--- SUPPLIED RECORDS Enclosed Below ---
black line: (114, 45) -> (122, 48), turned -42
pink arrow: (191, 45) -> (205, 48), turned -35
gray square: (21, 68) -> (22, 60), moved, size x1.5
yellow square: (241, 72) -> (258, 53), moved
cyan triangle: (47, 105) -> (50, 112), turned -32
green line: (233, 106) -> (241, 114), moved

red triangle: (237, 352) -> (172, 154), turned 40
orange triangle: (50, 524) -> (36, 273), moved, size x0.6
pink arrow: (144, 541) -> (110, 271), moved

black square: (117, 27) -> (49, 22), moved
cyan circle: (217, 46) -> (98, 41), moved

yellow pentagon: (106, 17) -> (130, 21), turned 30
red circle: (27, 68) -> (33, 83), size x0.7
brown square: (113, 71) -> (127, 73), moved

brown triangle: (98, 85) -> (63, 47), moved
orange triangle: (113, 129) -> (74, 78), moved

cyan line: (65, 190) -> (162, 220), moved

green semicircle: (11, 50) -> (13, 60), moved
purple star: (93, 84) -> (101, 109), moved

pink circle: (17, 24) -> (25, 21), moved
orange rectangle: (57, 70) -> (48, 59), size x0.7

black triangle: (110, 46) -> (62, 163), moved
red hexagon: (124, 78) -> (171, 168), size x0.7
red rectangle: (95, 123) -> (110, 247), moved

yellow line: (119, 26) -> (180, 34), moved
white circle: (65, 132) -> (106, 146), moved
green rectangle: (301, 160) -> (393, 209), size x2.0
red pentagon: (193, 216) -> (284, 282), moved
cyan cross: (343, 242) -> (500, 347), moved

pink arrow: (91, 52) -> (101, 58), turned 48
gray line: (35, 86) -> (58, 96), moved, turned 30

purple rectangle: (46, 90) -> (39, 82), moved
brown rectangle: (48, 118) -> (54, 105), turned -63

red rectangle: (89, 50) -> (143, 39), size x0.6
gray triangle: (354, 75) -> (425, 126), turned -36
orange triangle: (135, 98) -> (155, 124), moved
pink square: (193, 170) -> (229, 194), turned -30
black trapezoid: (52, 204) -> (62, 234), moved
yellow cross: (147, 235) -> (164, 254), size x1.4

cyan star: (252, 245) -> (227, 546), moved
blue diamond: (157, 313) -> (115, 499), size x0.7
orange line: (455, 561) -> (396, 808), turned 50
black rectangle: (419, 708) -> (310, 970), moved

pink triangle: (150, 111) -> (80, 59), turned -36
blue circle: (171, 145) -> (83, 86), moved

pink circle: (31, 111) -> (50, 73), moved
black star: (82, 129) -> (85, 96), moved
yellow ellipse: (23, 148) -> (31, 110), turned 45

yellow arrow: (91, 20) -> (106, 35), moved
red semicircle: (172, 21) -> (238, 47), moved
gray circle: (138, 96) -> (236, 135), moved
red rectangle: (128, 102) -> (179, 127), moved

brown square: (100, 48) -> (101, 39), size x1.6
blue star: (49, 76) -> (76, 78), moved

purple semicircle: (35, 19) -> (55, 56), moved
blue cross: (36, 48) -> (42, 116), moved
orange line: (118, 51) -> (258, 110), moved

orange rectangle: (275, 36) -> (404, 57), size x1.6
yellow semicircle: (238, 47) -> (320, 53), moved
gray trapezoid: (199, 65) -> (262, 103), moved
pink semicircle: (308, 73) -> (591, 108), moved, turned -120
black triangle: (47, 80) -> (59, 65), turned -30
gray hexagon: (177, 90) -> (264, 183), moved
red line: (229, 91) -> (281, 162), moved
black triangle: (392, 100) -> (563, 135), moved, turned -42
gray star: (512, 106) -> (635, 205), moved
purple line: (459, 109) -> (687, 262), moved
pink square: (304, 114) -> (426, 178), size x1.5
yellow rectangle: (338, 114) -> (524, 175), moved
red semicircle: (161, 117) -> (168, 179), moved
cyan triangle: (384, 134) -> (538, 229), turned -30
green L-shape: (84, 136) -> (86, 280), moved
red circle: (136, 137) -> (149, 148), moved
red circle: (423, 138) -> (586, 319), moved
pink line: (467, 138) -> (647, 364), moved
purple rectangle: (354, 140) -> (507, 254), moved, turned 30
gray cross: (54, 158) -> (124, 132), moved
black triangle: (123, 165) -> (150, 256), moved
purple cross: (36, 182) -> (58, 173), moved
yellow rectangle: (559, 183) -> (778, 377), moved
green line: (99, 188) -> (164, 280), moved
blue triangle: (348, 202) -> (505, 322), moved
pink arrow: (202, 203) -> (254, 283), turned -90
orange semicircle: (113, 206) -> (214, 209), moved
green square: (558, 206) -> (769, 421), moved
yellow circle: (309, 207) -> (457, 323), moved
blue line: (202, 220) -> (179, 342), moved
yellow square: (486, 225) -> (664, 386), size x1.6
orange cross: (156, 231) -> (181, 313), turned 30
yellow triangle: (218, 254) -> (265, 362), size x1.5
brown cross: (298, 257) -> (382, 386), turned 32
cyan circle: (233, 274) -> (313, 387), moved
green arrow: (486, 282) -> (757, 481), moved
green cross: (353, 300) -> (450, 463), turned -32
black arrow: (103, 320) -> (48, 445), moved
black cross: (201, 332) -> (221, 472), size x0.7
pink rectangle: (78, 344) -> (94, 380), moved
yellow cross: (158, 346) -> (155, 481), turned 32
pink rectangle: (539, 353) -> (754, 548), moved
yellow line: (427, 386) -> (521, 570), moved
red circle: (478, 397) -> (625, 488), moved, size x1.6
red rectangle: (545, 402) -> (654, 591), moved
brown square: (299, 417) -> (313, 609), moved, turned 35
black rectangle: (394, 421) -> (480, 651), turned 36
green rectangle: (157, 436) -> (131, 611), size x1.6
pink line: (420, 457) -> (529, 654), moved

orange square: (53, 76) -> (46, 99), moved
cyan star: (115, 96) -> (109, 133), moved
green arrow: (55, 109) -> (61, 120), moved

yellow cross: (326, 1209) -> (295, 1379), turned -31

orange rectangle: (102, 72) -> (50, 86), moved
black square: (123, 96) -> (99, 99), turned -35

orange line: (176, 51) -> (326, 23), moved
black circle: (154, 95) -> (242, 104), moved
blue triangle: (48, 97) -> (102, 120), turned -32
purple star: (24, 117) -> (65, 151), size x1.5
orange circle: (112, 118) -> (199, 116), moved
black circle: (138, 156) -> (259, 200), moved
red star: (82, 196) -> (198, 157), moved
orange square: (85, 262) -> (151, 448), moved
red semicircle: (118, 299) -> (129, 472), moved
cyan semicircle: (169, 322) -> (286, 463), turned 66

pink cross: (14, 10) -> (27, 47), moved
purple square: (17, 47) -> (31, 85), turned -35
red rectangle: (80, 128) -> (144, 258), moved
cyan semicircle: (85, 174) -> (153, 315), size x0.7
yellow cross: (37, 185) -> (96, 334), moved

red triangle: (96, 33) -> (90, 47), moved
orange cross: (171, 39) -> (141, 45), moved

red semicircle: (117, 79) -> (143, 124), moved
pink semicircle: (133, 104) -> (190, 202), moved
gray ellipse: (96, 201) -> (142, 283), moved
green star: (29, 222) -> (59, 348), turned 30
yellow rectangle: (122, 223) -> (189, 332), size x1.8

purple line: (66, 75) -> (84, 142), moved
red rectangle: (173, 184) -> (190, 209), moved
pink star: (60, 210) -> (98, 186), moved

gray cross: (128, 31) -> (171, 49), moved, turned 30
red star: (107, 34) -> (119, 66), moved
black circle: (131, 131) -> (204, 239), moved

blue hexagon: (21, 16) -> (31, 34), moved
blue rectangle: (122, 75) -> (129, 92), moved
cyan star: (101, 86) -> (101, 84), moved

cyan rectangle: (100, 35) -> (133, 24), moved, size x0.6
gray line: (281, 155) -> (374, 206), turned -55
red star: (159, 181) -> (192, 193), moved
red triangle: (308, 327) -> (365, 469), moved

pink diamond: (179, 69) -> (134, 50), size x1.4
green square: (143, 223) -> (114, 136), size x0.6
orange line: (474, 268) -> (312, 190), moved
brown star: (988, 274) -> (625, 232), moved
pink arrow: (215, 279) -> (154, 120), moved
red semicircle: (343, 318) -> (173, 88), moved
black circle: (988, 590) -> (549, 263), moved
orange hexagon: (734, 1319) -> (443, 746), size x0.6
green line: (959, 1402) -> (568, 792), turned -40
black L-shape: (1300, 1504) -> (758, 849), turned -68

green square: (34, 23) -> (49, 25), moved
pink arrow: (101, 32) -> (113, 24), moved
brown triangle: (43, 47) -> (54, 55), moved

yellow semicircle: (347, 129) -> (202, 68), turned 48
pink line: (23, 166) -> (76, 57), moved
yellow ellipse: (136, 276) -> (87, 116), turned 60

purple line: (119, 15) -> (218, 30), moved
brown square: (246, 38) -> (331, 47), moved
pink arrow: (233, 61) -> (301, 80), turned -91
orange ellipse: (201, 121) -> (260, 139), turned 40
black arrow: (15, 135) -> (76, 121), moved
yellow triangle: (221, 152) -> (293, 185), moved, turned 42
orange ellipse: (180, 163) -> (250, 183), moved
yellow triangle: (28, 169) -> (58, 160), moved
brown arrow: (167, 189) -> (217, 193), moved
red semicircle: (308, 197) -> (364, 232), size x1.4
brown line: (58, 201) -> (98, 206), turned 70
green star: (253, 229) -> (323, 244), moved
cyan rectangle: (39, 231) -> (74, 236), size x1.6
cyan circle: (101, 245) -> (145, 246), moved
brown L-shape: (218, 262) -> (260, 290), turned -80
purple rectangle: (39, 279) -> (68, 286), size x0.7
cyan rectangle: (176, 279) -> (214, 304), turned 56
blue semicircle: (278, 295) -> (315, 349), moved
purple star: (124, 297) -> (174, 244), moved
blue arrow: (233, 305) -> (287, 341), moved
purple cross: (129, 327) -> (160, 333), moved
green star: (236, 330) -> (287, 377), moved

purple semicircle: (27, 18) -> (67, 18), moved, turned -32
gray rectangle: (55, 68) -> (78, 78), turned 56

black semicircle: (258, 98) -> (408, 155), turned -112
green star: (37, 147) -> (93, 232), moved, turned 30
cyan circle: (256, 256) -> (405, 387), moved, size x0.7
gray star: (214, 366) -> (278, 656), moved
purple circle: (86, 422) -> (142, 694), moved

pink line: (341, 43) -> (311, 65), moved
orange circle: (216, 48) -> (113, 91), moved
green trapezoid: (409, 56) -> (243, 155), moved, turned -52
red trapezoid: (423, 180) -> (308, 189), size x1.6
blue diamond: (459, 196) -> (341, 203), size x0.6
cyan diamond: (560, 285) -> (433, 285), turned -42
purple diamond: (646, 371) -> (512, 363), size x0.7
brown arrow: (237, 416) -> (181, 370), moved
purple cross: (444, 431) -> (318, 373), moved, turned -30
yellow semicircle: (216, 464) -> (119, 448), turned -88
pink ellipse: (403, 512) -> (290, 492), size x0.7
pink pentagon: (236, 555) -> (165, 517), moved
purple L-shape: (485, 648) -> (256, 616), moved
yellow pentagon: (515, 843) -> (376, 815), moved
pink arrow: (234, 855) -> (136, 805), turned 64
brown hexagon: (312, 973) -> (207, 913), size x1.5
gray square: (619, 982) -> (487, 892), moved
--- End of Enclosed SUPPLIED RECORDS ---
Return every line of the listing that has the word "pentagon" in it.

== REPLY TO THE TASK ==
yellow pentagon: (106, 17) -> (130, 21), turned 30
red pentagon: (193, 216) -> (284, 282), moved
pink pentagon: (236, 555) -> (165, 517), moved
yellow pentagon: (515, 843) -> (376, 815), moved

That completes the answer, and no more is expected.